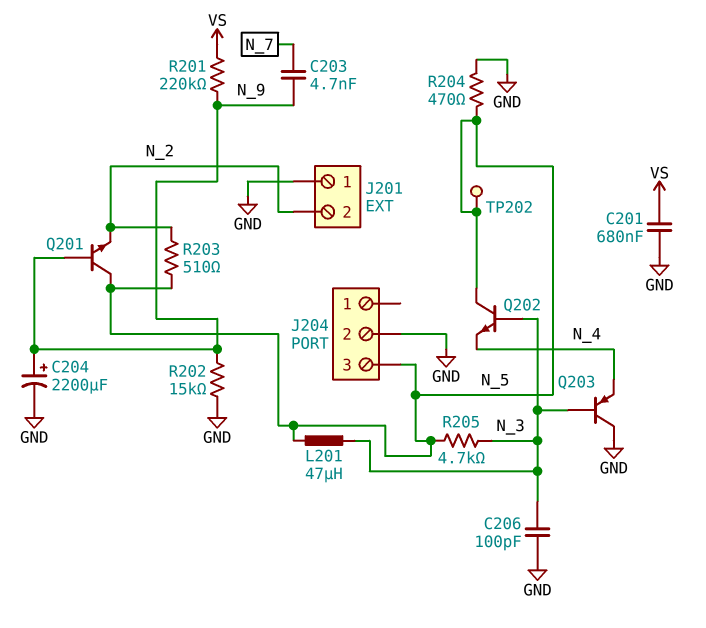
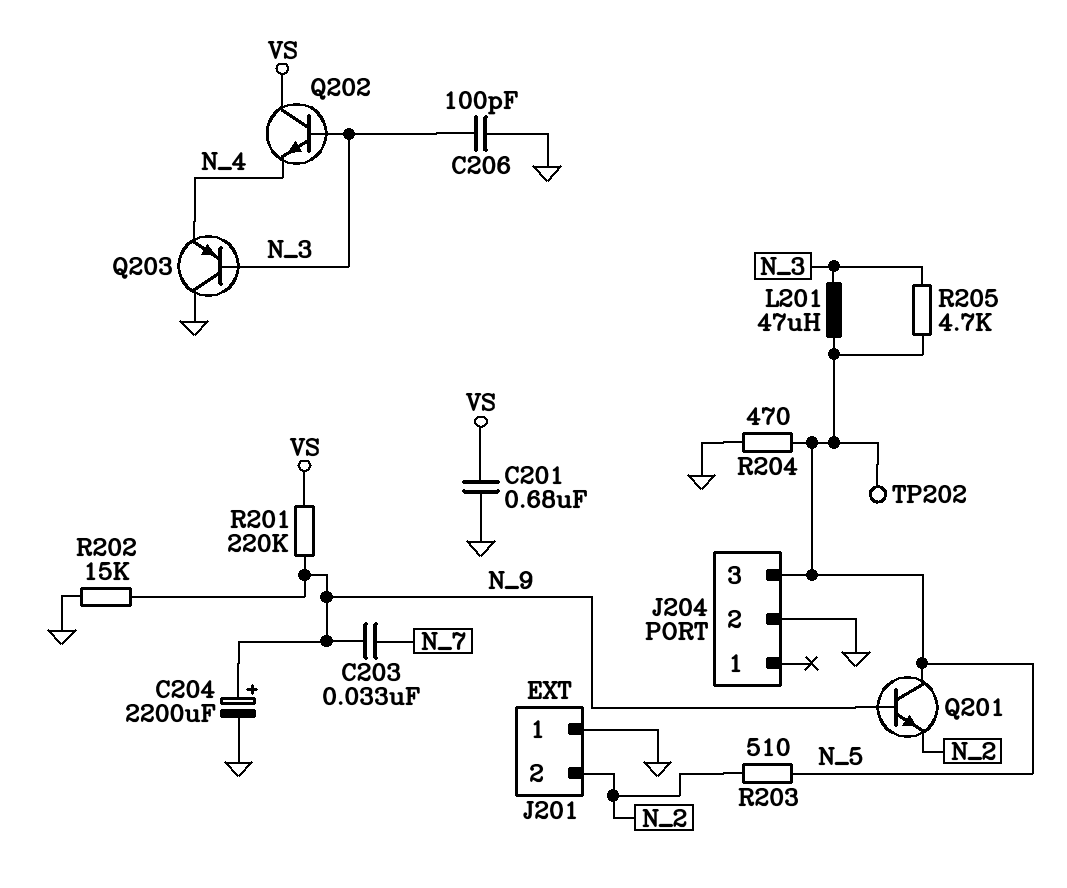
C203: 4.7nF (N_7, N_9) -> 33nF (N_7, N_9)
Q202: NPN (B N_3, C N_5, E N_4) -> NPN (B N_3, C VS, E N_4)

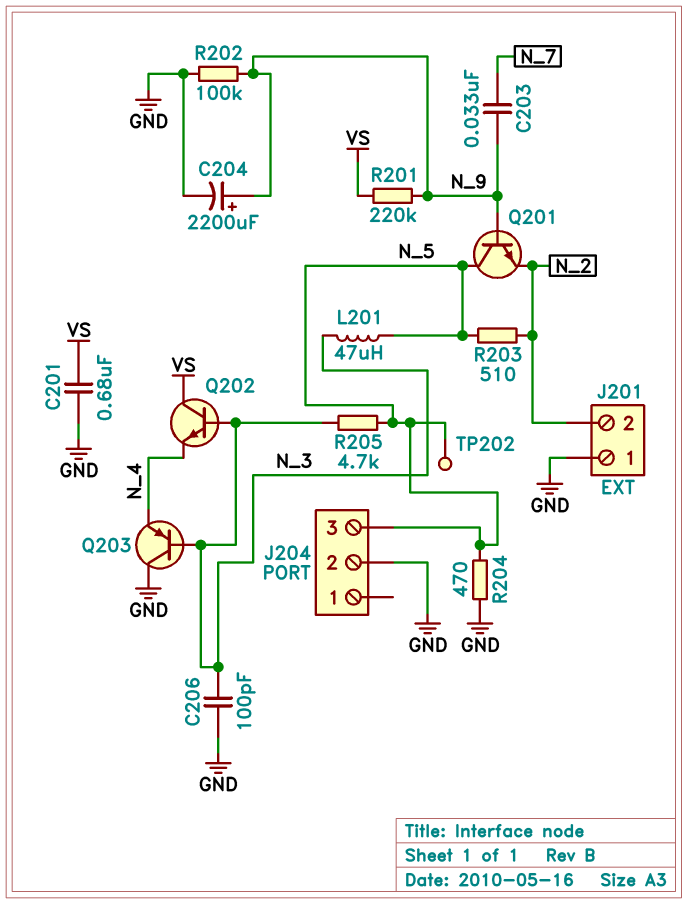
R202: 15k (GND, N_9) -> 100k (GND, N_9)

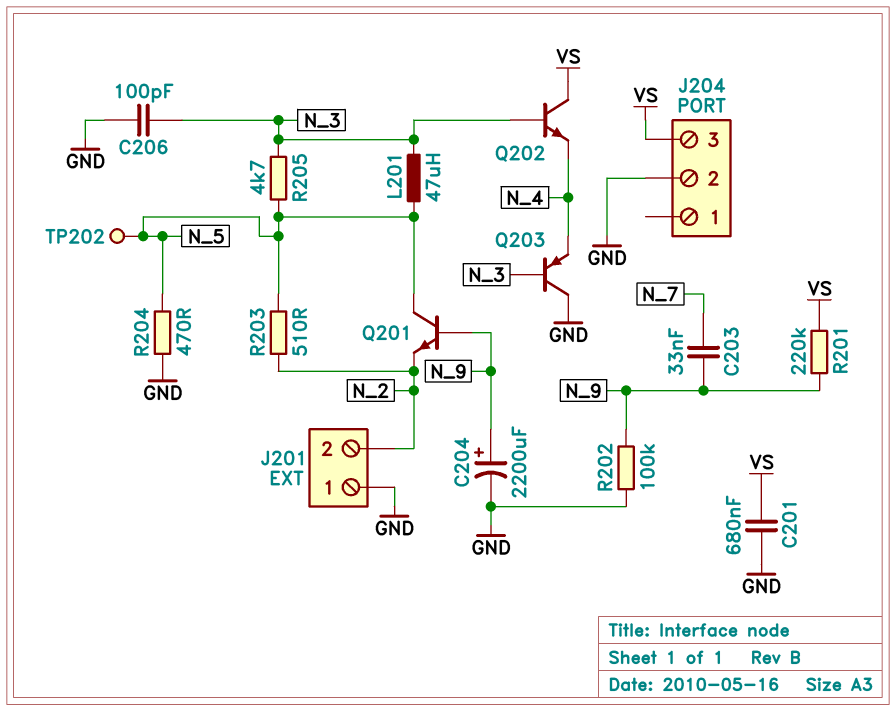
J204 pin 3: N_5 -> VS

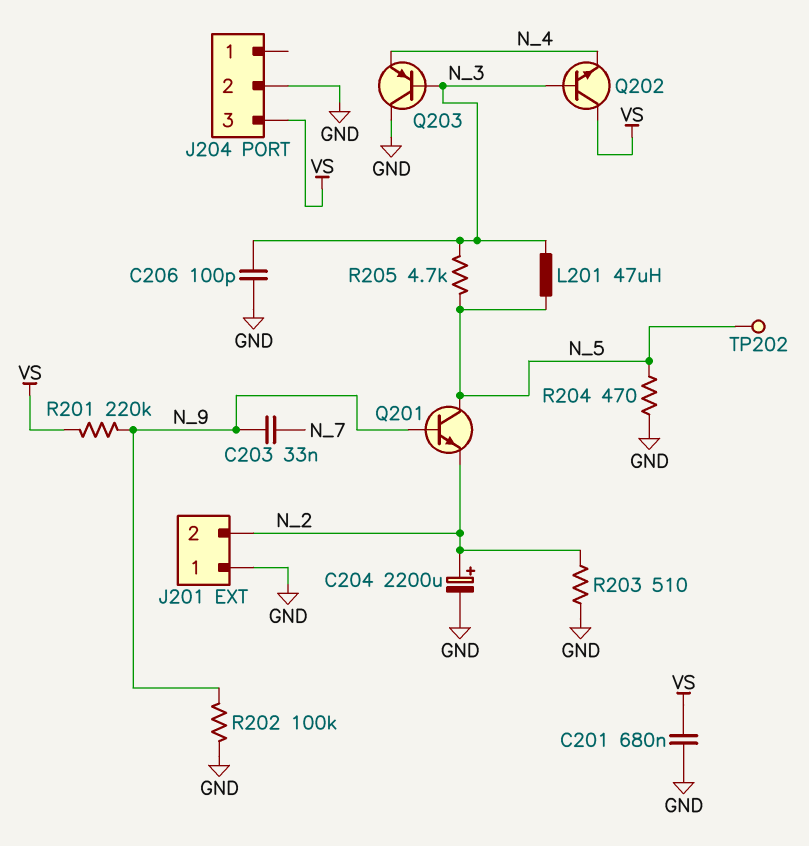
C204: 2200uF (plus N_9, minus GND) -> 2200uF (plus N_2, minus GND)
R203: 510 (N_2, N_5) -> 510 (GND, N_2)

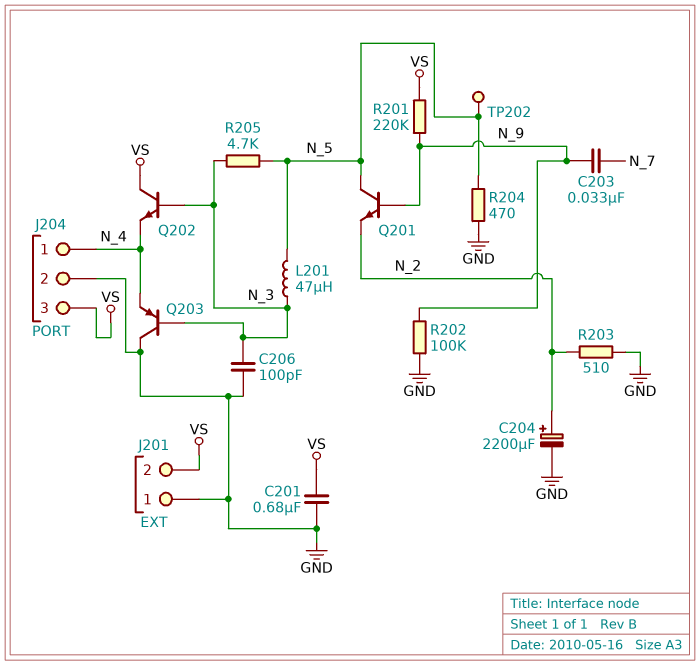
J201 pin 2: N_2 -> VS
J204 pin 1: none -> N_4

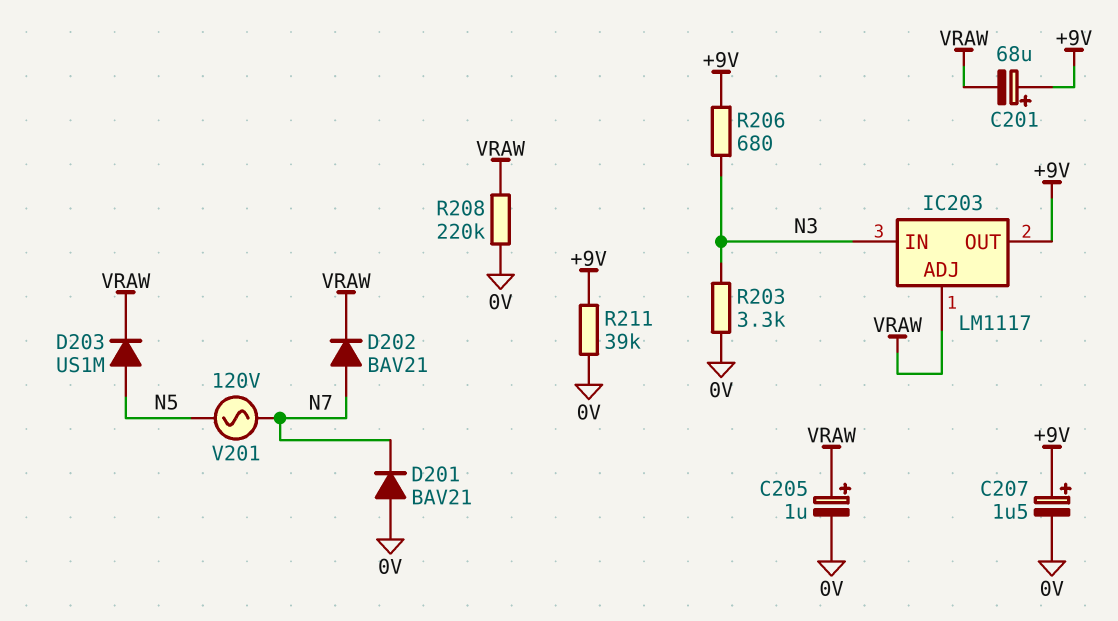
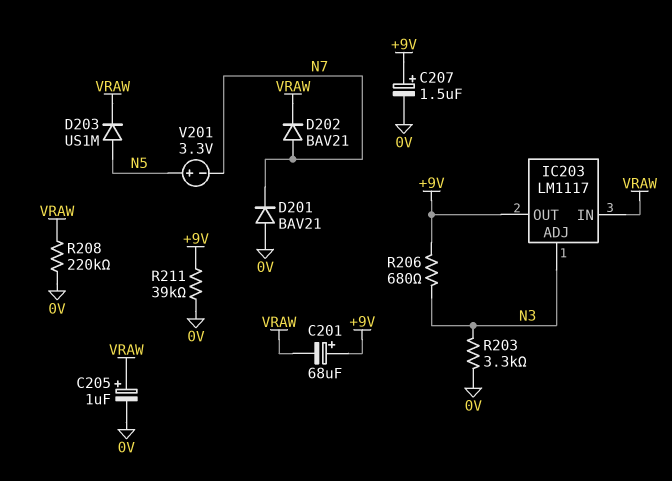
IC203 pin ADJ: VRAW -> N3
IC203 pin IN: N3 -> VRAW
V201: AC 120V (N5, N7) -> 3.3V (plus N5, minus N7)

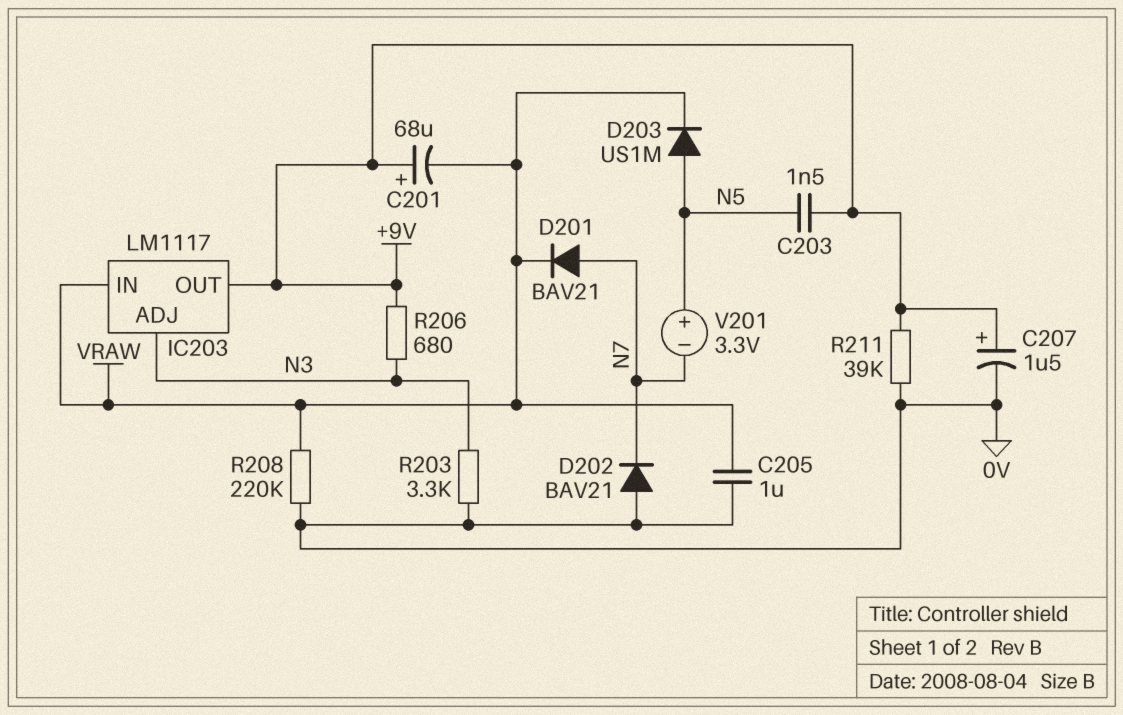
C203: none -> 1.5nF (+9V, N5)
C205: 1uF (plus VRAW, minus 0V) -> 1uF (0V, VRAW)
D201: diode BAV21 (A 0V, K N7) -> diode BAV21 (A N7, K VRAW)
D202: diode BAV21 (A N7, K VRAW) -> diode BAV21 (A 0V, K N7)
=======
TASK GOAL: Verbatim copy with pictures excluded: write out the records above in full.

OUTPUT FOR THIS EXERCISE:
C203: 4.7nF (N_7, N_9) -> 33nF (N_7, N_9)
Q202: NPN (B N_3, C N_5, E N_4) -> NPN (B N_3, C VS, E N_4)

R202: 15k (GND, N_9) -> 100k (GND, N_9)

J204 pin 3: N_5 -> VS

C204: 2200uF (plus N_9, minus GND) -> 2200uF (plus N_2, minus GND)
R203: 510 (N_2, N_5) -> 510 (GND, N_2)

J201 pin 2: N_2 -> VS
J204 pin 1: none -> N_4

IC203 pin ADJ: VRAW -> N3
IC203 pin IN: N3 -> VRAW
V201: AC 120V (N5, N7) -> 3.3V (plus N5, minus N7)

C203: none -> 1.5nF (+9V, N5)
C205: 1uF (plus VRAW, minus 0V) -> 1uF (0V, VRAW)
D201: diode BAV21 (A 0V, K N7) -> diode BAV21 (A N7, K VRAW)
D202: diode BAV21 (A N7, K VRAW) -> diode BAV21 (A 0V, K N7)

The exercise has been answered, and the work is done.